Work to complete:
Quote every line from the one containing "VKS: 14:36 -> 14:30" through the end of the rows, both ends included, and leave out the picture lines.
*** Provided records
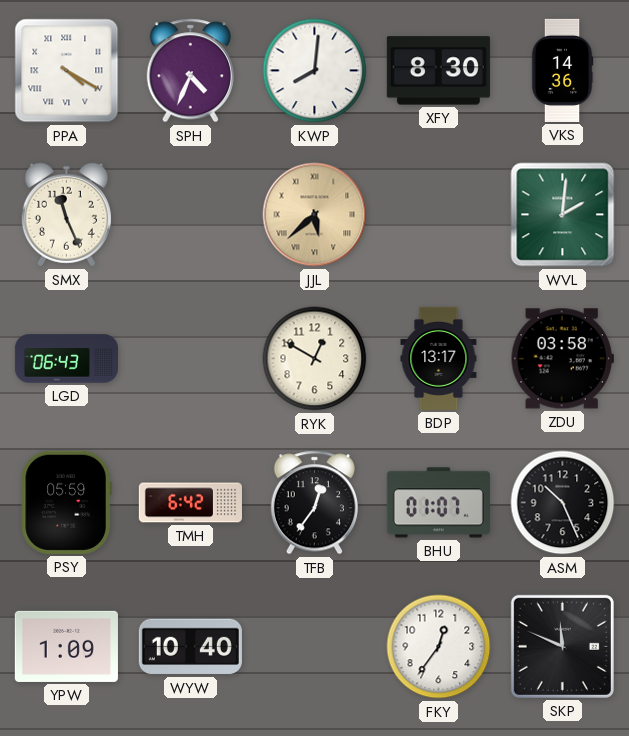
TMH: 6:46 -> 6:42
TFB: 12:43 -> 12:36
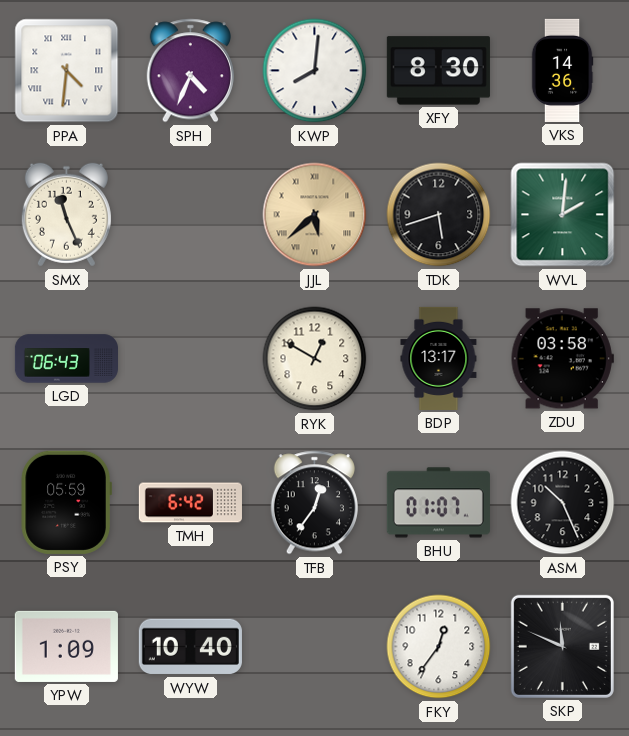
PPA: 4:20 -> 4:31
TDK: none -> 5:42
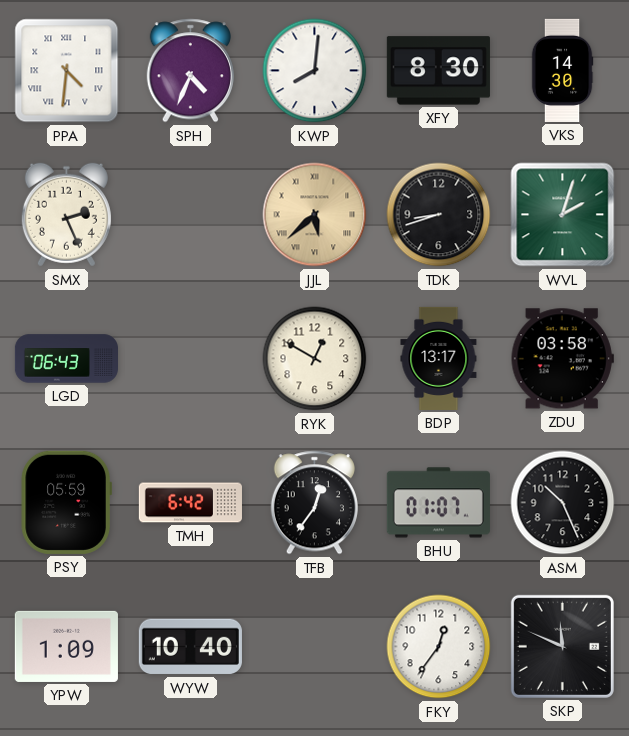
VKS: 14:36 -> 14:30
SMX: 11:26 -> 2:26
TDK: 5:42 -> 8:42
WVL: 2:01 -> 2:03
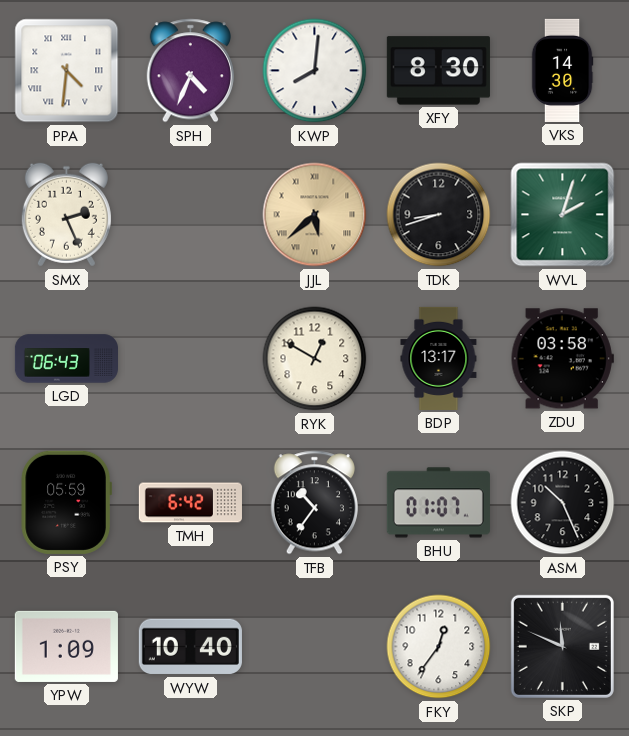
TFB: 12:36 -> 10:36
******
Exercise answer:
VKS: 14:36 -> 14:30
SMX: 11:26 -> 2:26
TDK: 5:42 -> 8:42
WVL: 2:01 -> 2:03
TFB: 12:36 -> 10:36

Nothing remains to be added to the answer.